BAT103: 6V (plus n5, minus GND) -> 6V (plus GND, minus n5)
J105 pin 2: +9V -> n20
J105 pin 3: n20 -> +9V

+++

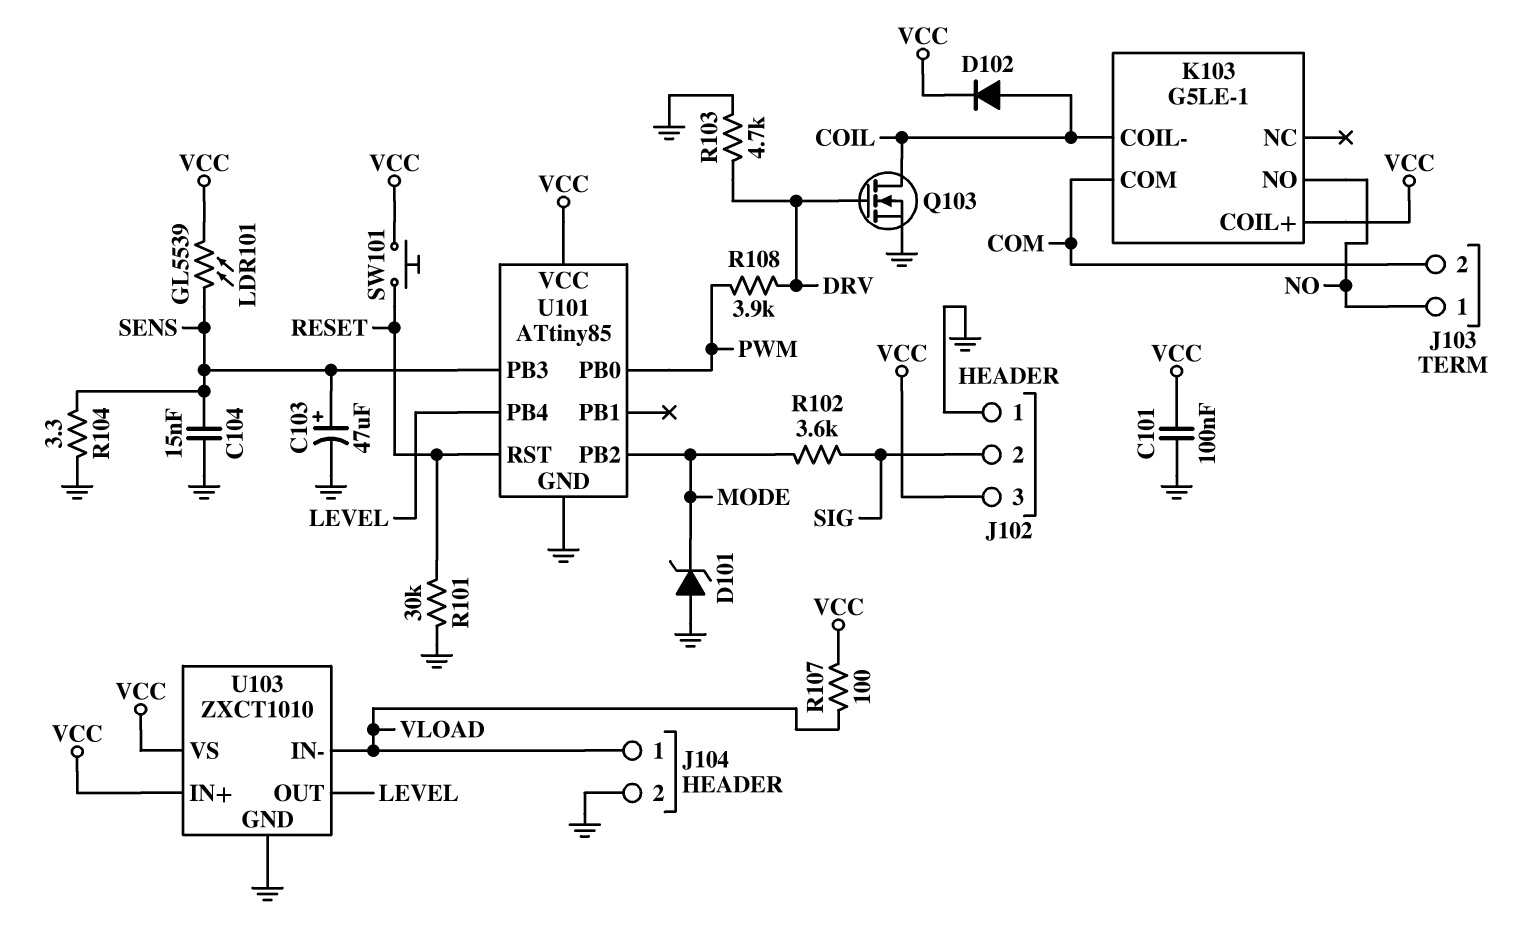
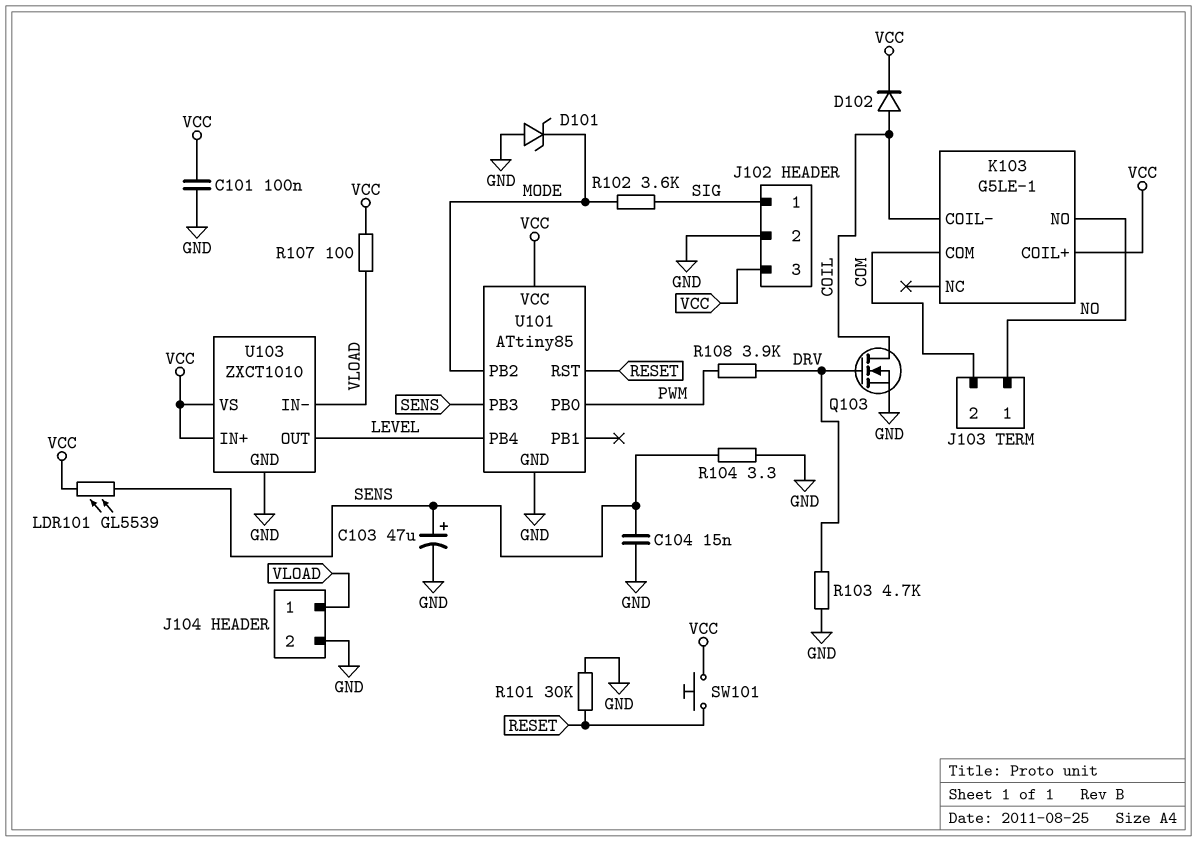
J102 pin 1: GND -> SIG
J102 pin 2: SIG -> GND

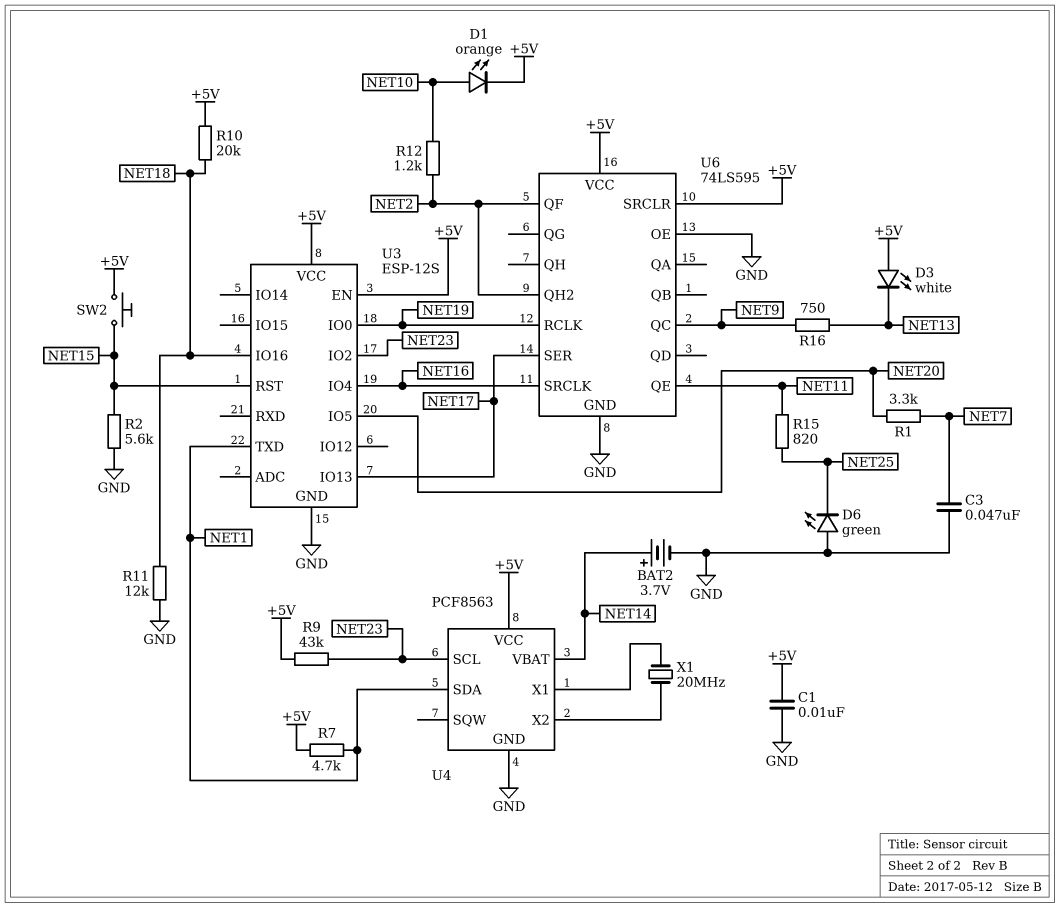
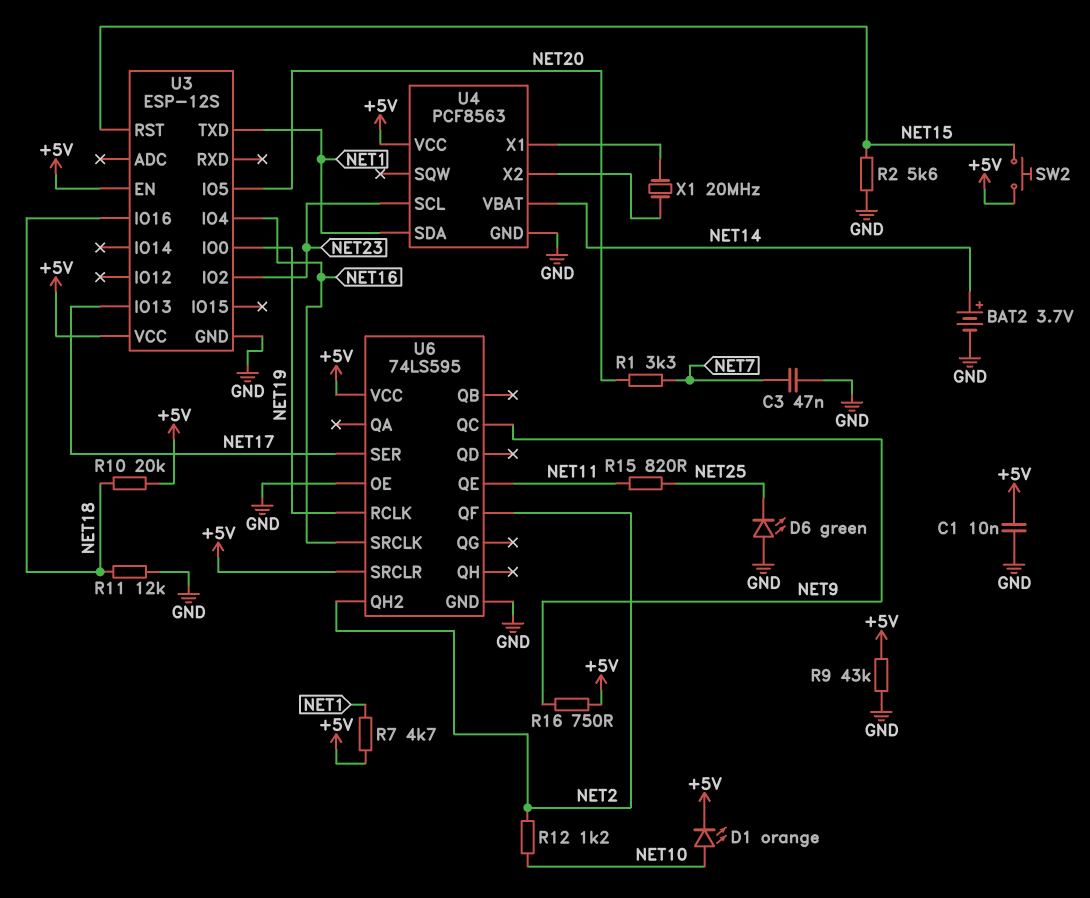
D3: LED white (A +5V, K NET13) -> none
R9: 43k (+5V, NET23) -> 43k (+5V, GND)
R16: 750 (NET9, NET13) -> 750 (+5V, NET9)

+++

## THE PROBLEM
Each line in the listing above from the one containing "BAT103: 6V (plus" through the one containing "J105 pin 3: n20 -> +9V" should be repeated exactly, and no other line.

## ANSWER SECTION
BAT103: 6V (plus n5, minus GND) -> 6V (plus GND, minus n5)
J105 pin 2: +9V -> n20
J105 pin 3: n20 -> +9V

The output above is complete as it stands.